Your instructions: Copy exactly the lines of the records below, and only those lines, beginning with the line that contains "black key: 1 -> 3" and ending with the line that contains "pink key: 6 -> 3".

Extracted entries:
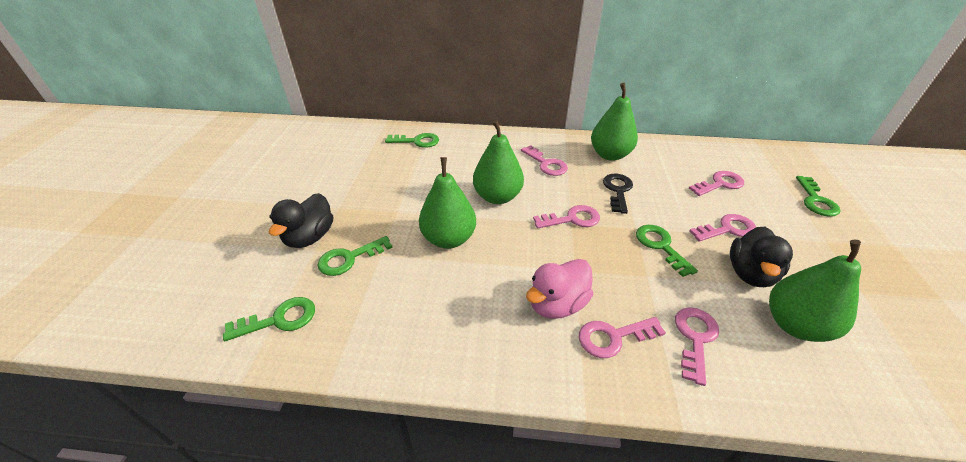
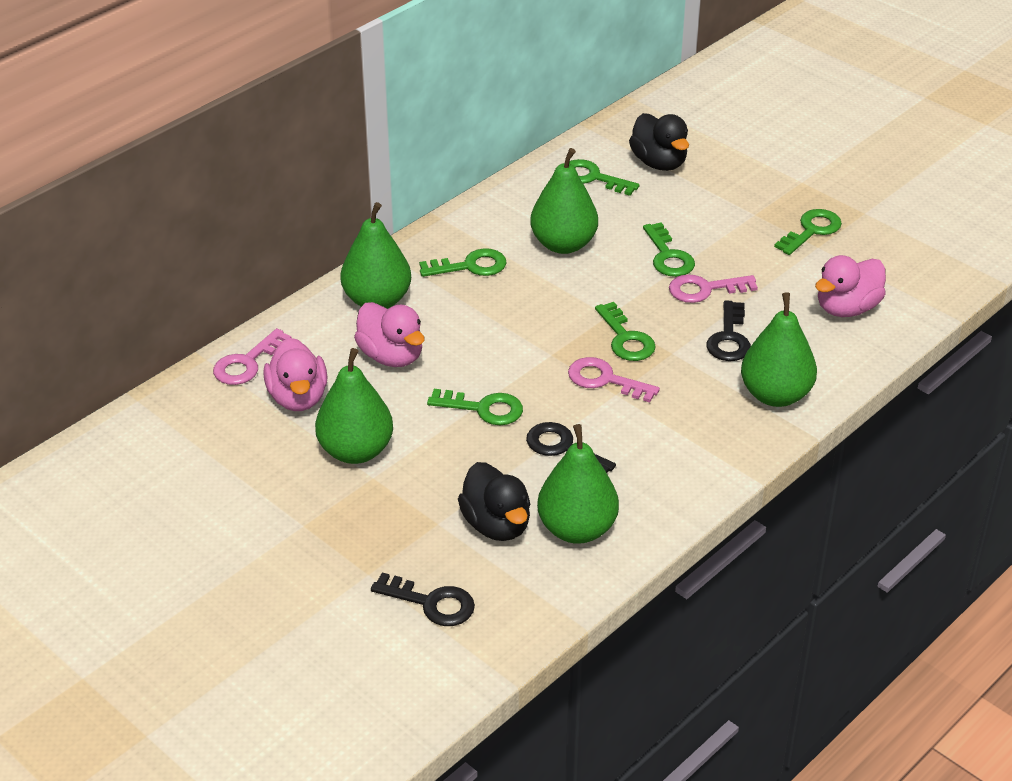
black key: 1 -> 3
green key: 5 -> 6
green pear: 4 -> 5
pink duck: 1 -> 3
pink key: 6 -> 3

==

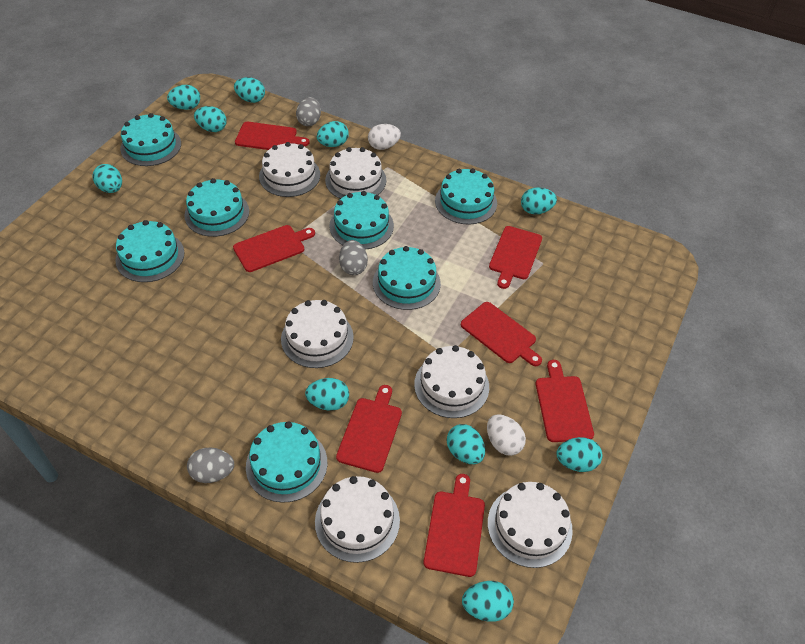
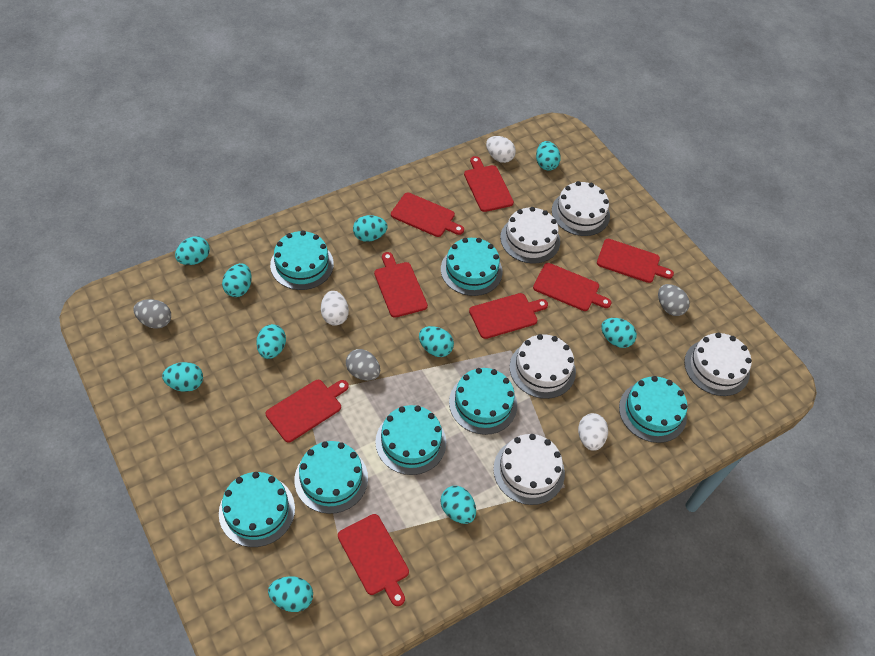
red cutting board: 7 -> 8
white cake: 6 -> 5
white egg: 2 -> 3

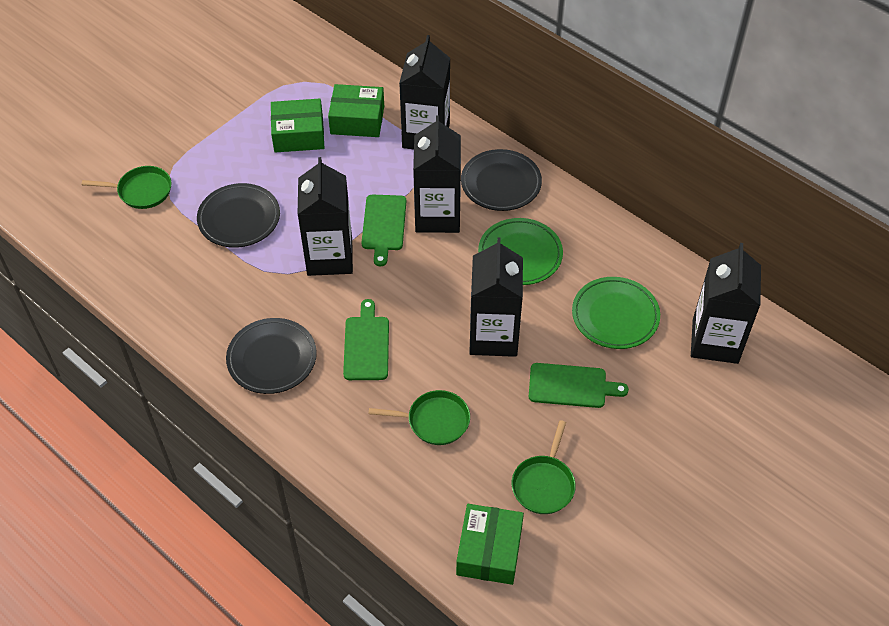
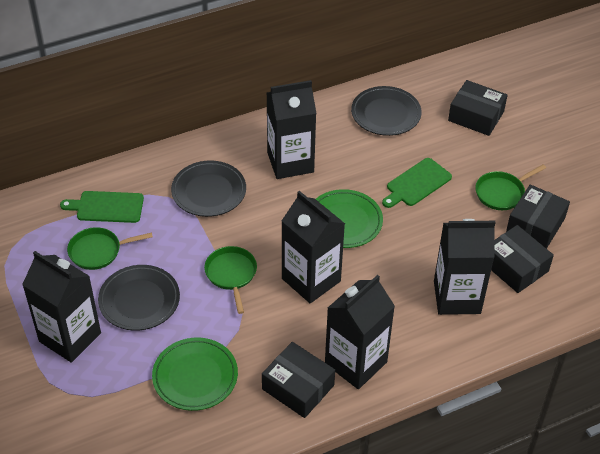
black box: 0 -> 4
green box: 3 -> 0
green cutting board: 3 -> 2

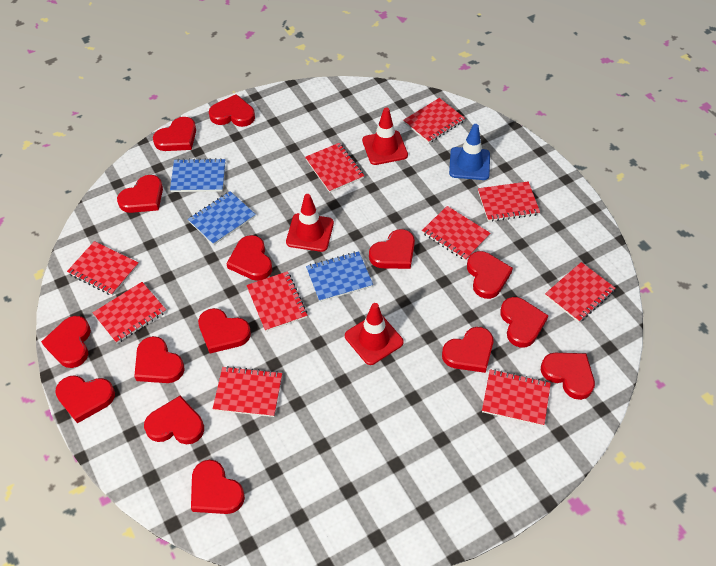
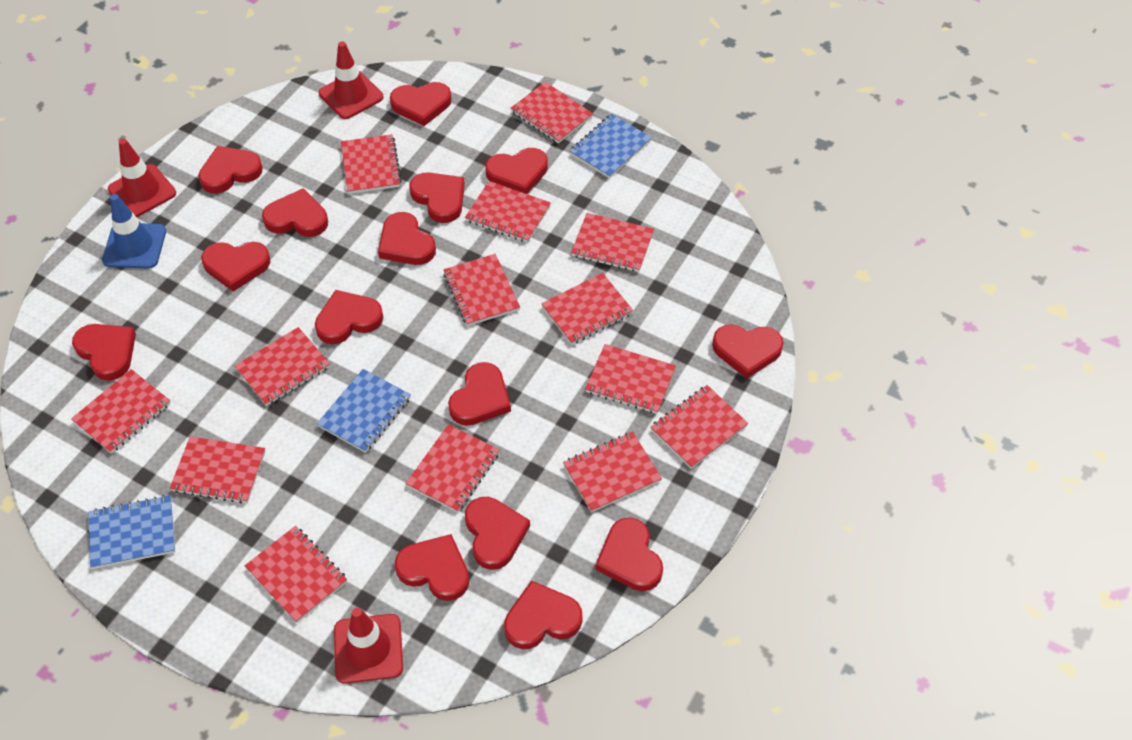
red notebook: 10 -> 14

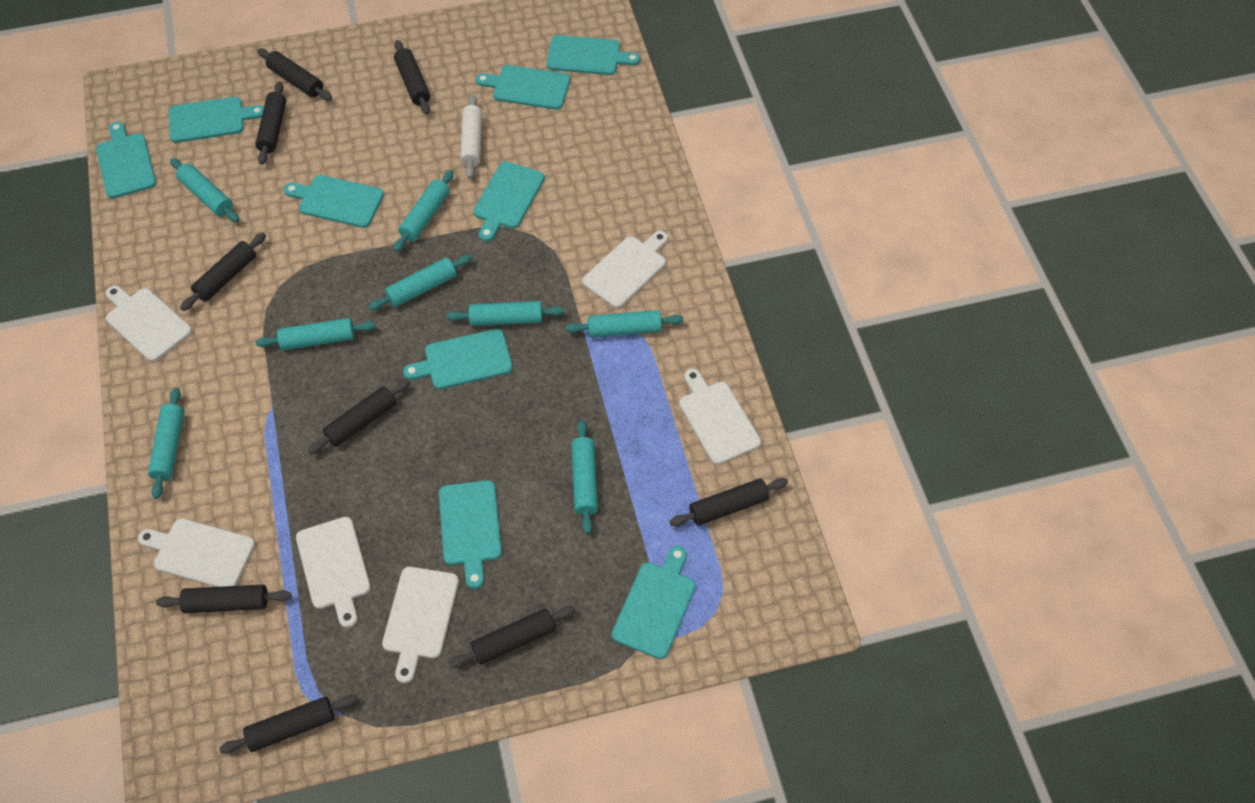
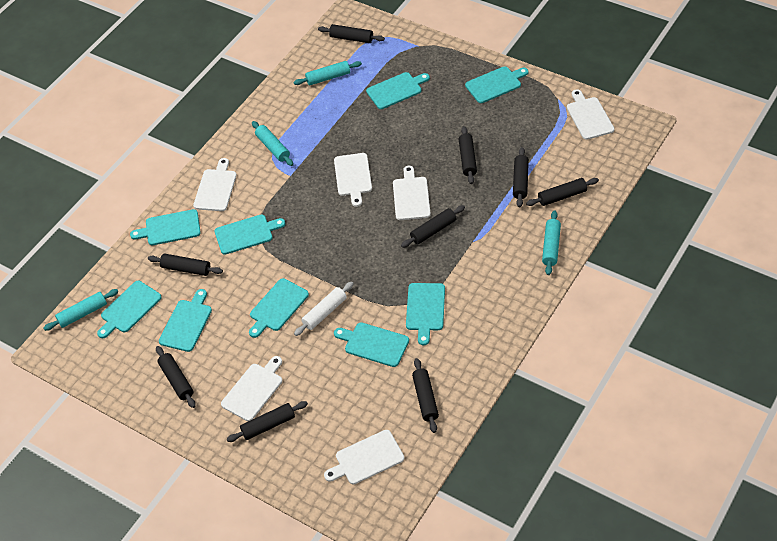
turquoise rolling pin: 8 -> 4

* * *

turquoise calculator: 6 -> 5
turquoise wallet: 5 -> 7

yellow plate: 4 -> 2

Response to the exercise:
black key: 1 -> 3
green key: 5 -> 6
green pear: 4 -> 5
pink duck: 1 -> 3
pink key: 6 -> 3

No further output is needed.